::: RECORDS FOR PROCESSING
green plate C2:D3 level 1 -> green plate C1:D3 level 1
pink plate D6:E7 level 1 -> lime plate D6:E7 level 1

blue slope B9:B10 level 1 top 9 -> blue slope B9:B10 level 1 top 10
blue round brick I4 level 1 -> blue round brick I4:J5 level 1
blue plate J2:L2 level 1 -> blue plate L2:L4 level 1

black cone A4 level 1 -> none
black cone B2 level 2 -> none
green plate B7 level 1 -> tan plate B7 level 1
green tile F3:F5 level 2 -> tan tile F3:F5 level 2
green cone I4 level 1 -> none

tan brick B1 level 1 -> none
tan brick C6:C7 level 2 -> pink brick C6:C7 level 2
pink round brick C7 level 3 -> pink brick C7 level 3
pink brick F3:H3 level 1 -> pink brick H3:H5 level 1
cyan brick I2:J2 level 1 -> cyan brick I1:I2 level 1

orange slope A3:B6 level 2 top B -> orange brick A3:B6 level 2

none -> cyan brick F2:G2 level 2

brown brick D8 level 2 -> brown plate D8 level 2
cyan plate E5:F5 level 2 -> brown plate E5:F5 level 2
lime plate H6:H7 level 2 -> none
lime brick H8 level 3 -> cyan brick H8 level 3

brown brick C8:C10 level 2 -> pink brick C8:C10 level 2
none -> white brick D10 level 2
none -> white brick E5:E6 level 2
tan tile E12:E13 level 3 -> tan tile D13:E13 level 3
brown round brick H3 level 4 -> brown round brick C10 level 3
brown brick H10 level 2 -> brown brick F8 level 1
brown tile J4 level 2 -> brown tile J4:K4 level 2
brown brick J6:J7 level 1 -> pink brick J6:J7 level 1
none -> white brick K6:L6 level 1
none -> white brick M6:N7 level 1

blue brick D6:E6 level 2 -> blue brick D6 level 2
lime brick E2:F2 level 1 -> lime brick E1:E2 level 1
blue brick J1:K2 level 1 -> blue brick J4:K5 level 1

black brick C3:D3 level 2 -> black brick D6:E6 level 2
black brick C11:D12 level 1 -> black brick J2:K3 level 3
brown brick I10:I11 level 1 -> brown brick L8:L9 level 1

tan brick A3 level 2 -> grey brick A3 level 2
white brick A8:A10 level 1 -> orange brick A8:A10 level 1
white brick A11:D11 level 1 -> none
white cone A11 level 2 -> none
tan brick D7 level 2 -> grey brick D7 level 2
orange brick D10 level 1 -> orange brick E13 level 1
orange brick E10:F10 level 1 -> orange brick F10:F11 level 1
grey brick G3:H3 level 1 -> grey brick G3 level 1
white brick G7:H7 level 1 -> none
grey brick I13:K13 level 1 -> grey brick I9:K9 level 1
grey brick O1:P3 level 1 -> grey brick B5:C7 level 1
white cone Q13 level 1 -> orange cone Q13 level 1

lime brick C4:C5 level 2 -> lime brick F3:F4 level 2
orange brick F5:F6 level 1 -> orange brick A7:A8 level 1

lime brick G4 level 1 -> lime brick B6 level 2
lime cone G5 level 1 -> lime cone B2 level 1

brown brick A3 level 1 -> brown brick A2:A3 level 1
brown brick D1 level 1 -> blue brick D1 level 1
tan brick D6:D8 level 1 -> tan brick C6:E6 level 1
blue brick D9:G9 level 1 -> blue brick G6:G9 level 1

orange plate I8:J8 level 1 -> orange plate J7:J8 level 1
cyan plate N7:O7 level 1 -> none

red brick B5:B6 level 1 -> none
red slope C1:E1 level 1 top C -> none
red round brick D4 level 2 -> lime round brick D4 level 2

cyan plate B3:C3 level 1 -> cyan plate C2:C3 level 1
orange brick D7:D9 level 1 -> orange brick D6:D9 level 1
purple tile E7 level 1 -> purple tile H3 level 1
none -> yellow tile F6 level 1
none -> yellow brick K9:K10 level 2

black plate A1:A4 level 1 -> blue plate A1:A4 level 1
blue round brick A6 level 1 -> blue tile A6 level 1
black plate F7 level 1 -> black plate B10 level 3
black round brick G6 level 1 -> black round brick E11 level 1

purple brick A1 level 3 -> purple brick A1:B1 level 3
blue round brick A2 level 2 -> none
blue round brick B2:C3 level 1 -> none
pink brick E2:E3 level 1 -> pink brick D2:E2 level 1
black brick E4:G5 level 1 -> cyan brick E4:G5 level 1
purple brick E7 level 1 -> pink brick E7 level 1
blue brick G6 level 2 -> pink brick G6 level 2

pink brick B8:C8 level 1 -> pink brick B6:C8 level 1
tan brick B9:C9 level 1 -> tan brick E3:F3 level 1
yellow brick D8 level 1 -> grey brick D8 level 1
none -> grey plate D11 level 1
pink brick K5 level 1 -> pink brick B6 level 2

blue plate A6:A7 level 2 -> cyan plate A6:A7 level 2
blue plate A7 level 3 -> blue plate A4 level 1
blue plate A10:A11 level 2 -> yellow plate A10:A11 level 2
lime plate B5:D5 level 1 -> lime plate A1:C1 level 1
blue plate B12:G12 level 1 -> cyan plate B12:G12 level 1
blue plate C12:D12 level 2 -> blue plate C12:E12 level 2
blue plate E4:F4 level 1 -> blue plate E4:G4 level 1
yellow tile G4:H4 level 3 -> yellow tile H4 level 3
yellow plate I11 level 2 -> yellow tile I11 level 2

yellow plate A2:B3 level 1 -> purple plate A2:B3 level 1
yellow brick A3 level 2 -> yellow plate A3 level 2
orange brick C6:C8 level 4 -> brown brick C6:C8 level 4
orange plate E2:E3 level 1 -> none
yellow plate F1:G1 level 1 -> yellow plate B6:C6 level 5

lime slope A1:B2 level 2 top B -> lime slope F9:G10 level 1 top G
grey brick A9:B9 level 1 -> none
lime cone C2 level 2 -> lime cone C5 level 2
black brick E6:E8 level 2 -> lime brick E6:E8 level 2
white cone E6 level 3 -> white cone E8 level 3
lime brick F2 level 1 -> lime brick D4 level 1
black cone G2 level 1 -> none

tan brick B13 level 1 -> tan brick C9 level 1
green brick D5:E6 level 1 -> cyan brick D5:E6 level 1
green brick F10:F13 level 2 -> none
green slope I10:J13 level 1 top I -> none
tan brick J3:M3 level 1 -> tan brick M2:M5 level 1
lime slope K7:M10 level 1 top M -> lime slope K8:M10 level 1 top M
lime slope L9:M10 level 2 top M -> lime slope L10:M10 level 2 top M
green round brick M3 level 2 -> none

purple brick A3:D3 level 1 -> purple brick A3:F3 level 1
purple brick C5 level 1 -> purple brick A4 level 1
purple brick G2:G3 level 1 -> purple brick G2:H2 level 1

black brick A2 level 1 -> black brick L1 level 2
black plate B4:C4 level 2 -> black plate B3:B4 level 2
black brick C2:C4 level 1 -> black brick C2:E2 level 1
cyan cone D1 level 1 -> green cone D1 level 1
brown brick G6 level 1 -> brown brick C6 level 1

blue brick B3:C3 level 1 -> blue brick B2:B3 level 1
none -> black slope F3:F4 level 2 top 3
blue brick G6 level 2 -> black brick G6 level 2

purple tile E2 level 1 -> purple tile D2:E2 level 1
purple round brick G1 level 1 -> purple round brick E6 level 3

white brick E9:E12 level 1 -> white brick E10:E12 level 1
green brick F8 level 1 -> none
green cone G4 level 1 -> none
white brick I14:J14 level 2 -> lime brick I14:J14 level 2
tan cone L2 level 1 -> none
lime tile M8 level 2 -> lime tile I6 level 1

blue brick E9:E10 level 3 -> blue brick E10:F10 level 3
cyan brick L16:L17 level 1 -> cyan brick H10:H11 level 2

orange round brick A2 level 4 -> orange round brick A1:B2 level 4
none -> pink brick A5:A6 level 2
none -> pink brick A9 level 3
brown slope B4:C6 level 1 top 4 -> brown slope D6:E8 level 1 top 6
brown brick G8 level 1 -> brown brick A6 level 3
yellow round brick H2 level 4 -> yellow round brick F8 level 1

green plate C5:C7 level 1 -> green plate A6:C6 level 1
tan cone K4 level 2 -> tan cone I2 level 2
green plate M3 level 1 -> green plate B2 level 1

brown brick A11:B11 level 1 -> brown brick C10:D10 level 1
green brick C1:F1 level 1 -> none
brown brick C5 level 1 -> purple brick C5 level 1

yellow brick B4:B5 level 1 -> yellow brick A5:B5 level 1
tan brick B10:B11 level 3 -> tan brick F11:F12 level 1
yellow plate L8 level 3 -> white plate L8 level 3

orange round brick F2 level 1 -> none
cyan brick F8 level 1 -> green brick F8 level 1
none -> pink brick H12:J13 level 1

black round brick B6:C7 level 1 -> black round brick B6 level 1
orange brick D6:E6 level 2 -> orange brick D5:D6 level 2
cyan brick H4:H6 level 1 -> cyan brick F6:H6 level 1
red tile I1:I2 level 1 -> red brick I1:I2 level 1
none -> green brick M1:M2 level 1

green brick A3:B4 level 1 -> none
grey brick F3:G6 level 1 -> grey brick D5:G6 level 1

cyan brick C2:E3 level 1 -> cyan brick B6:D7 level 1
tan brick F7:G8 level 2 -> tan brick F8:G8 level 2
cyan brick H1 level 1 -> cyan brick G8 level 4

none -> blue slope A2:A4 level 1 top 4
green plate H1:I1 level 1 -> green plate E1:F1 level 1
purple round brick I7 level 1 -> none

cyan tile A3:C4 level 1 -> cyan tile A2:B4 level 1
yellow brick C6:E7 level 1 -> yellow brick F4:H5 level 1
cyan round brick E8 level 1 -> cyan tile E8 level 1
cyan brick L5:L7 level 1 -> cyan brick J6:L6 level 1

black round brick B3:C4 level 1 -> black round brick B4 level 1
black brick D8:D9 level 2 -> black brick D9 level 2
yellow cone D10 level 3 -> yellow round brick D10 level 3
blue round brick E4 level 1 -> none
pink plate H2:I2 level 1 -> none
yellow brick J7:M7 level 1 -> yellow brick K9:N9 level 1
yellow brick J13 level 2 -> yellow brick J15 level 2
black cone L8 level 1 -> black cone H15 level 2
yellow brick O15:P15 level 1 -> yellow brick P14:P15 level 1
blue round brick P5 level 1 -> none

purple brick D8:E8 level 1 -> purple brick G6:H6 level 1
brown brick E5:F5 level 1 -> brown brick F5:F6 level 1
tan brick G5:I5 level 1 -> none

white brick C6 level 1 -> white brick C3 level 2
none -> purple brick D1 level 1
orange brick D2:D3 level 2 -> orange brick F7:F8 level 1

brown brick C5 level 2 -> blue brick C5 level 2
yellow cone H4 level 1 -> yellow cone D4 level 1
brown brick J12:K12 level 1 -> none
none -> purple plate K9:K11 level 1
::::::
• _EXERCISE_
Above are the records. Copy the lines beginning at the one that has "green brick F8 level 1 -> none" and ending with the one that has "orange round brick A2", unchanged.

• _TASK OUTPUT_
green brick F8 level 1 -> none
green cone G4 level 1 -> none
white brick I14:J14 level 2 -> lime brick I14:J14 level 2
tan cone L2 level 1 -> none
lime tile M8 level 2 -> lime tile I6 level 1

blue brick E9:E10 level 3 -> blue brick E10:F10 level 3
cyan brick L16:L17 level 1 -> cyan brick H10:H11 level 2

orange round brick A2 level 4 -> orange round brick A1:B2 level 4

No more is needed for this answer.